Information supplied ::
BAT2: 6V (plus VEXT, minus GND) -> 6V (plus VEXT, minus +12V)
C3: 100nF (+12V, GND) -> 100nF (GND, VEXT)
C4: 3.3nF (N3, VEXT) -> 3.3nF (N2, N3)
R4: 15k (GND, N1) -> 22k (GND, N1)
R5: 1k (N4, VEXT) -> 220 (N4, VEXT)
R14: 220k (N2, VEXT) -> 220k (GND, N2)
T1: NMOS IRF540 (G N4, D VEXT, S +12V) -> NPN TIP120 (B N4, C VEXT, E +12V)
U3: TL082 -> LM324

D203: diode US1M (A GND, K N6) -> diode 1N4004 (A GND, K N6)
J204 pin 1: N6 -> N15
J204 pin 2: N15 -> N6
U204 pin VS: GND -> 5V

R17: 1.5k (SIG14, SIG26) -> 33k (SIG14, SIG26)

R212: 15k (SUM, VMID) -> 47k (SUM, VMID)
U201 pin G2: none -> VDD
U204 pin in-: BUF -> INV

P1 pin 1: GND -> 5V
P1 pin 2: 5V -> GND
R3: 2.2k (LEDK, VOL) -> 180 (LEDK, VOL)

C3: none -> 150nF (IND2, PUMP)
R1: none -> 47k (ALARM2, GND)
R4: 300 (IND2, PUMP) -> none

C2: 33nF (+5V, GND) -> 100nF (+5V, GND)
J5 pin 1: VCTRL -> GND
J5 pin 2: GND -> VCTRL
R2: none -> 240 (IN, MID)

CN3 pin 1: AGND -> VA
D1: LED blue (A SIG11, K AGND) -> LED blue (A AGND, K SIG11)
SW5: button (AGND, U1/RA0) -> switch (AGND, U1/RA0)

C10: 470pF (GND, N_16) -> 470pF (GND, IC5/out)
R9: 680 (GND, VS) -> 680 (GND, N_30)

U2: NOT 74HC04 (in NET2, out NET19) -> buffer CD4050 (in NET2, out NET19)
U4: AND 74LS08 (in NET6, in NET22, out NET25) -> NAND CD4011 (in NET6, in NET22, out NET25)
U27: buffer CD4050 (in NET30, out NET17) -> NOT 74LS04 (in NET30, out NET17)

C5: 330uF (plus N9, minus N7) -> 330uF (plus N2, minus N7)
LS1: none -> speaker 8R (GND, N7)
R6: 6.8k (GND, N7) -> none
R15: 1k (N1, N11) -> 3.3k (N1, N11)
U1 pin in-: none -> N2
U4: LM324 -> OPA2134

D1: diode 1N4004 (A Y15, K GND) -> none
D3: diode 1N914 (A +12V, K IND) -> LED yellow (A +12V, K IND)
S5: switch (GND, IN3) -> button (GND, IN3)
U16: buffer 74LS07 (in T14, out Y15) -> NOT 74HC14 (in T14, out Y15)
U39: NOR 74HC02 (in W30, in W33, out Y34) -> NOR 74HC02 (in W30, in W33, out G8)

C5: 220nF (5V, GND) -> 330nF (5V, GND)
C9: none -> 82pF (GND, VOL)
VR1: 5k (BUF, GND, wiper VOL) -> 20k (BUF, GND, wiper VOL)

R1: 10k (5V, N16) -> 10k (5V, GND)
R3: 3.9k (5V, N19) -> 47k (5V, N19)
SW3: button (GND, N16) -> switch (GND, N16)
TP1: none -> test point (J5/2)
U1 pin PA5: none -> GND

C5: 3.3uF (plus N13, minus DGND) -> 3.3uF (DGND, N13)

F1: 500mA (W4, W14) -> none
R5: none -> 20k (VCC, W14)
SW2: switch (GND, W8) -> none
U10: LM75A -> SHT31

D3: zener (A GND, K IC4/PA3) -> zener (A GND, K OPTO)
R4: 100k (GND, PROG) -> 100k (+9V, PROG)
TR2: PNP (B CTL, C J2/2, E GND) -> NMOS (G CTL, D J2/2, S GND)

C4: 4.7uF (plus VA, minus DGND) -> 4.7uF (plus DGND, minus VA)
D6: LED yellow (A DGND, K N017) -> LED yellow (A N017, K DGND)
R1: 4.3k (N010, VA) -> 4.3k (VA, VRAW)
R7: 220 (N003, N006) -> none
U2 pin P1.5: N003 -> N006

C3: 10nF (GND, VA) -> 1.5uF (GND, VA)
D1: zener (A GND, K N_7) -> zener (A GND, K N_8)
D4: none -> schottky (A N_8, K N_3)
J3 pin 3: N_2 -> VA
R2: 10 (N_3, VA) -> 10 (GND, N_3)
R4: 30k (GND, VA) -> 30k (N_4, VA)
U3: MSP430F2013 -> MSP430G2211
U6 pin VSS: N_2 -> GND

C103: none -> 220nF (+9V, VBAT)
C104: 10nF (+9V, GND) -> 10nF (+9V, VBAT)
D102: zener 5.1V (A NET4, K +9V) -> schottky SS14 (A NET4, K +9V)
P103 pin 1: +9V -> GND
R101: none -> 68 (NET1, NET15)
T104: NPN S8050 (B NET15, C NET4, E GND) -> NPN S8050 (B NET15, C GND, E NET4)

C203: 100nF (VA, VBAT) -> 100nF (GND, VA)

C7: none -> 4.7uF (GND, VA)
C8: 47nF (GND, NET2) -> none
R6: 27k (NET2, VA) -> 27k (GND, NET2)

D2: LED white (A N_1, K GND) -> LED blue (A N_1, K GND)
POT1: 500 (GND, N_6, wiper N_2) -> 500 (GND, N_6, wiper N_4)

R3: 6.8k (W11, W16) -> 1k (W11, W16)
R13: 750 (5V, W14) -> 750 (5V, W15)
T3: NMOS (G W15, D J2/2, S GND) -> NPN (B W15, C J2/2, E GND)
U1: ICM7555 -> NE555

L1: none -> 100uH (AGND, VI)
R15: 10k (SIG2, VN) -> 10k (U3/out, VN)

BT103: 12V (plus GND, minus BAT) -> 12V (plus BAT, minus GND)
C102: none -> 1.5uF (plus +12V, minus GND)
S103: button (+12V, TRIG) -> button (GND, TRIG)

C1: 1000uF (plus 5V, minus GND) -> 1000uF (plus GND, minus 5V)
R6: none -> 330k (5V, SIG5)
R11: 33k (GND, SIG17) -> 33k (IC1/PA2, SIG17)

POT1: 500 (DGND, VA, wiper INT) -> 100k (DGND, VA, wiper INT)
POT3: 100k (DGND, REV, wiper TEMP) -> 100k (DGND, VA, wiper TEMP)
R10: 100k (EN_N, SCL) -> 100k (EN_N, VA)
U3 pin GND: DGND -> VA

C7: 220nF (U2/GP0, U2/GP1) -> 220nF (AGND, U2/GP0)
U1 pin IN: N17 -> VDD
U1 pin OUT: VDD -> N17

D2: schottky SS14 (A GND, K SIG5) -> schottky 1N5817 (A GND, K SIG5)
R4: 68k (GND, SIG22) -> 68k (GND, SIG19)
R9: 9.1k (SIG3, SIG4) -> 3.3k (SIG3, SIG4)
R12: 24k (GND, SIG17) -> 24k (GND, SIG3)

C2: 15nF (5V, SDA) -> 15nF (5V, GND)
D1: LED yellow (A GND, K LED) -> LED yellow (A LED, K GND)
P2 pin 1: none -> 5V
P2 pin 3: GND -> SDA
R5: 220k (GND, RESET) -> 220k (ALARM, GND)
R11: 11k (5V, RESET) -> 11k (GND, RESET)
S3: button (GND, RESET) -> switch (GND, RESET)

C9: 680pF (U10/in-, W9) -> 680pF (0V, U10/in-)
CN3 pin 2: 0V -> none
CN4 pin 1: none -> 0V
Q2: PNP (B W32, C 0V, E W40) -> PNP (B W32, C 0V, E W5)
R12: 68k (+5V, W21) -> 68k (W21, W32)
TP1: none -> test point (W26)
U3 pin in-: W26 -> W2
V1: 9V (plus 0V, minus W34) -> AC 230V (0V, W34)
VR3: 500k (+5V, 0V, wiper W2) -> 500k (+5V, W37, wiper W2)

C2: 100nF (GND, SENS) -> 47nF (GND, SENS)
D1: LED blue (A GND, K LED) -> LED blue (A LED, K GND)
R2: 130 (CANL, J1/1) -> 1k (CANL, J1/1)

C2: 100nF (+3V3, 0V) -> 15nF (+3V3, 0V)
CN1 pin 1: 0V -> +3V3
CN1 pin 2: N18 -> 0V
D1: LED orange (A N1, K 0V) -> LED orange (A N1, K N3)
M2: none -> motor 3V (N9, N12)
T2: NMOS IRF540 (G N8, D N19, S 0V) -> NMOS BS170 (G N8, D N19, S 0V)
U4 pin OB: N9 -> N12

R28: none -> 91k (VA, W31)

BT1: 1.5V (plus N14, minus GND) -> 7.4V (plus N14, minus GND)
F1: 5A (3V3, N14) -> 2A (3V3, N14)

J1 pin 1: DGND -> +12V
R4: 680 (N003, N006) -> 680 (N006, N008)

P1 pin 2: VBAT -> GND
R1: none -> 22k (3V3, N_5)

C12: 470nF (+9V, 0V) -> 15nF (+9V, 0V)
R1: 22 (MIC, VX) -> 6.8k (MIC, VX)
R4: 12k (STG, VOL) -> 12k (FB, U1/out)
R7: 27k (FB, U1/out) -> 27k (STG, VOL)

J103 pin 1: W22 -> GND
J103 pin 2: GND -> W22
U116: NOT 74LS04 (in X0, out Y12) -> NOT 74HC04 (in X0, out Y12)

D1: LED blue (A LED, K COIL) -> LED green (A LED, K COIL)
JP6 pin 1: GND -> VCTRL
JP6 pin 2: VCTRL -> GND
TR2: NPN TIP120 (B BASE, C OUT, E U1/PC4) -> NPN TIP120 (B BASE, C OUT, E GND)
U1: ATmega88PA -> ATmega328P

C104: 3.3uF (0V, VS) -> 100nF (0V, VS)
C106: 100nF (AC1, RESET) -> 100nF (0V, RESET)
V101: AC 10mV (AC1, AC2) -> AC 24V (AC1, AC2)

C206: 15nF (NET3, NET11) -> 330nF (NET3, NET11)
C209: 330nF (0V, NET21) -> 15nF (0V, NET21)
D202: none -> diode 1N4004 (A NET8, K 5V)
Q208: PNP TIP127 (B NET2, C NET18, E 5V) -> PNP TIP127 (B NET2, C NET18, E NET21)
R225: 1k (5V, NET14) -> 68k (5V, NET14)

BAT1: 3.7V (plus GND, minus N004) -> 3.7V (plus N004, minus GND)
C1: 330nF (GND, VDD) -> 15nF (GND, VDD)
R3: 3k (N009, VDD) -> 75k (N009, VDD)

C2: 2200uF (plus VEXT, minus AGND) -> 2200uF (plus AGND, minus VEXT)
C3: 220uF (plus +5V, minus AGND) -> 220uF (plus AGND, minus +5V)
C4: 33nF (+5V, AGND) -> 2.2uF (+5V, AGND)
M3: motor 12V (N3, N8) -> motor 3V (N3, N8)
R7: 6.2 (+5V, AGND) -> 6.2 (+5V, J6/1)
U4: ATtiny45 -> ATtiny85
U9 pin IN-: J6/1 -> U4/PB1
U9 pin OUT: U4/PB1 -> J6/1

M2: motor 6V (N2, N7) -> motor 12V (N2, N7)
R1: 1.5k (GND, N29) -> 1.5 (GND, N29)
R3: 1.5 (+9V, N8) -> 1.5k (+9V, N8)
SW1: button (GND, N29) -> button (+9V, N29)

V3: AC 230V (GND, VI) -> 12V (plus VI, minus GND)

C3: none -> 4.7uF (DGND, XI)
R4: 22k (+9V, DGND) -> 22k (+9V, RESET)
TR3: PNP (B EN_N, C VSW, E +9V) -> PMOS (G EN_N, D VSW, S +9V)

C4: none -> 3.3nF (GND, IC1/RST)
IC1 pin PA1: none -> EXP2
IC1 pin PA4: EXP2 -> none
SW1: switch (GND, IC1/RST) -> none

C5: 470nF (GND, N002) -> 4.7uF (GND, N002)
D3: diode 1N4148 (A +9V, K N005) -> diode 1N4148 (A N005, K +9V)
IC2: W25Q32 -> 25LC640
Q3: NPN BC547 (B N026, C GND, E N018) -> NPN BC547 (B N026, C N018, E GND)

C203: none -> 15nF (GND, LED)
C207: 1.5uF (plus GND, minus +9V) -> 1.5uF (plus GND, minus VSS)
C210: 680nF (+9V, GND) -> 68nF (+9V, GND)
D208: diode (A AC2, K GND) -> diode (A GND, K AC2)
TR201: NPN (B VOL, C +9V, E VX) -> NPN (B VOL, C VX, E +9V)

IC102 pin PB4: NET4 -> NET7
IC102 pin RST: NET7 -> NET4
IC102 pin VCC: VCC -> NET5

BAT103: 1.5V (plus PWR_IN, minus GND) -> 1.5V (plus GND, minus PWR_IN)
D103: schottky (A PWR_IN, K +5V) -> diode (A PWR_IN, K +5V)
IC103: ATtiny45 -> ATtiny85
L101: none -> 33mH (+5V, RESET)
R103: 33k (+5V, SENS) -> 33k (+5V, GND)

Required work :: Every line of the entries above that holds "motor" should be copied out.

Problem solution ::
M2: none -> motor 3V (N9, N12)
M3: motor 12V (N3, N8) -> motor 3V (N3, N8)
M2: motor 6V (N2, N7) -> motor 12V (N2, N7)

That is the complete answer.